| Challenge |
Could you recast all of the material below as a numbered list, skipping any blank lines and leaving the picture markers out?

| Input |
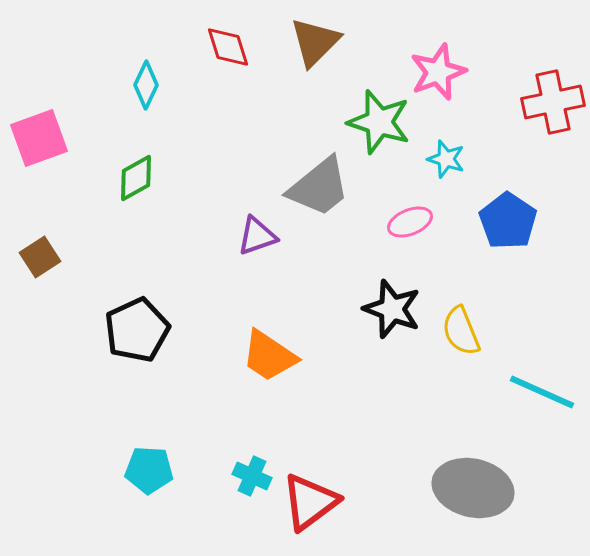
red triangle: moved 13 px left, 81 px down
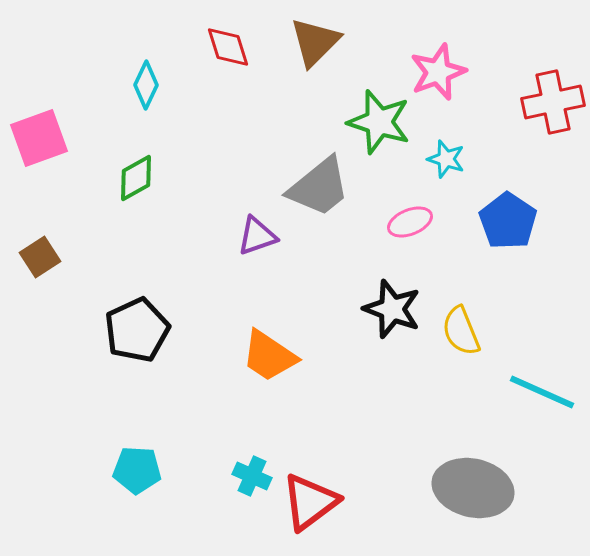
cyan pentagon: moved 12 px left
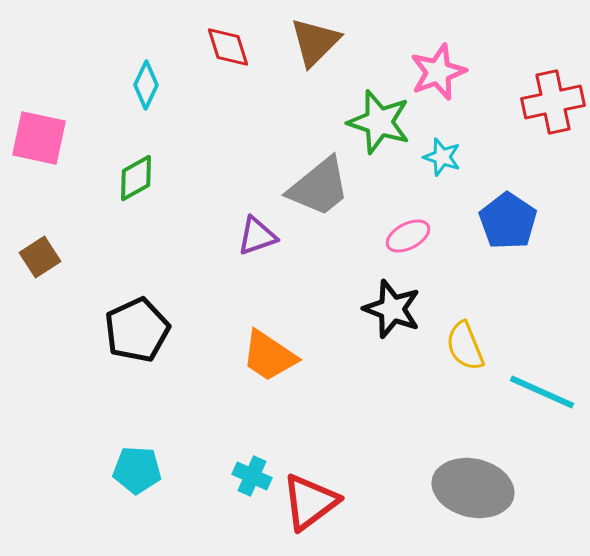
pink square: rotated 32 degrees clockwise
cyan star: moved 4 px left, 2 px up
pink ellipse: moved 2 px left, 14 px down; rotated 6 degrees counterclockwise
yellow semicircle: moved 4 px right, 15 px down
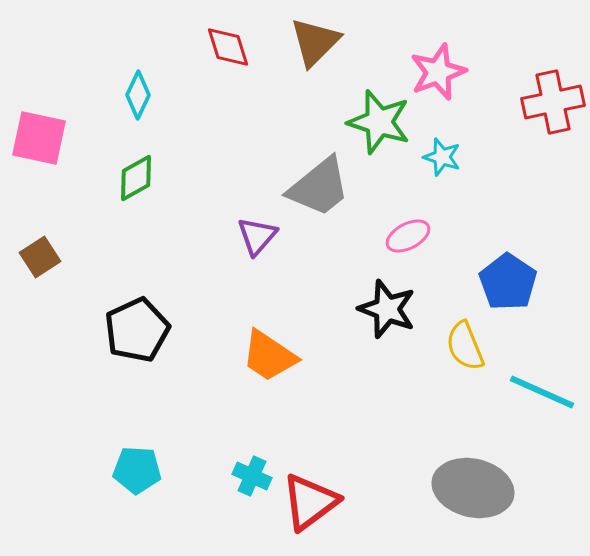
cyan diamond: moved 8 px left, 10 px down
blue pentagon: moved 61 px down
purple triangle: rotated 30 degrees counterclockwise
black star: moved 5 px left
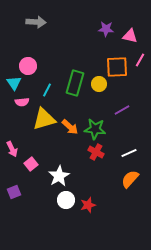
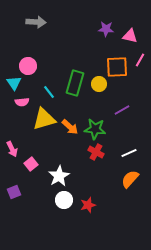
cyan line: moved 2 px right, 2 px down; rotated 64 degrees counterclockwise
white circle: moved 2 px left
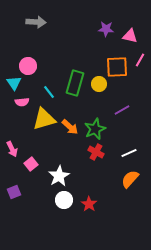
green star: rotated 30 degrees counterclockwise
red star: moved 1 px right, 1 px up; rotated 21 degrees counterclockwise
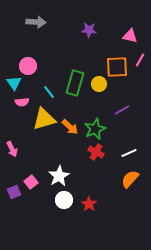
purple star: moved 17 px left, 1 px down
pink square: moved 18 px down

| Task solution |
1. red triangle: moved 13 px left, 81 px down
2. cyan pentagon: moved 12 px left
3. pink square: rotated 32 degrees clockwise
4. cyan star: moved 4 px left, 2 px up
5. pink ellipse: moved 2 px left, 14 px down; rotated 6 degrees counterclockwise
6. yellow semicircle: moved 4 px right, 15 px down
7. cyan diamond: moved 8 px left, 10 px down
8. blue pentagon: moved 61 px down
9. purple triangle: rotated 30 degrees counterclockwise
10. black star: moved 5 px left
11. cyan line: moved 2 px right, 2 px down; rotated 64 degrees counterclockwise
12. white circle: moved 2 px left
13. green star: rotated 30 degrees counterclockwise
14. red star: moved 1 px right, 1 px up; rotated 21 degrees counterclockwise
15. purple star: moved 17 px left, 1 px down
16. pink square: moved 18 px down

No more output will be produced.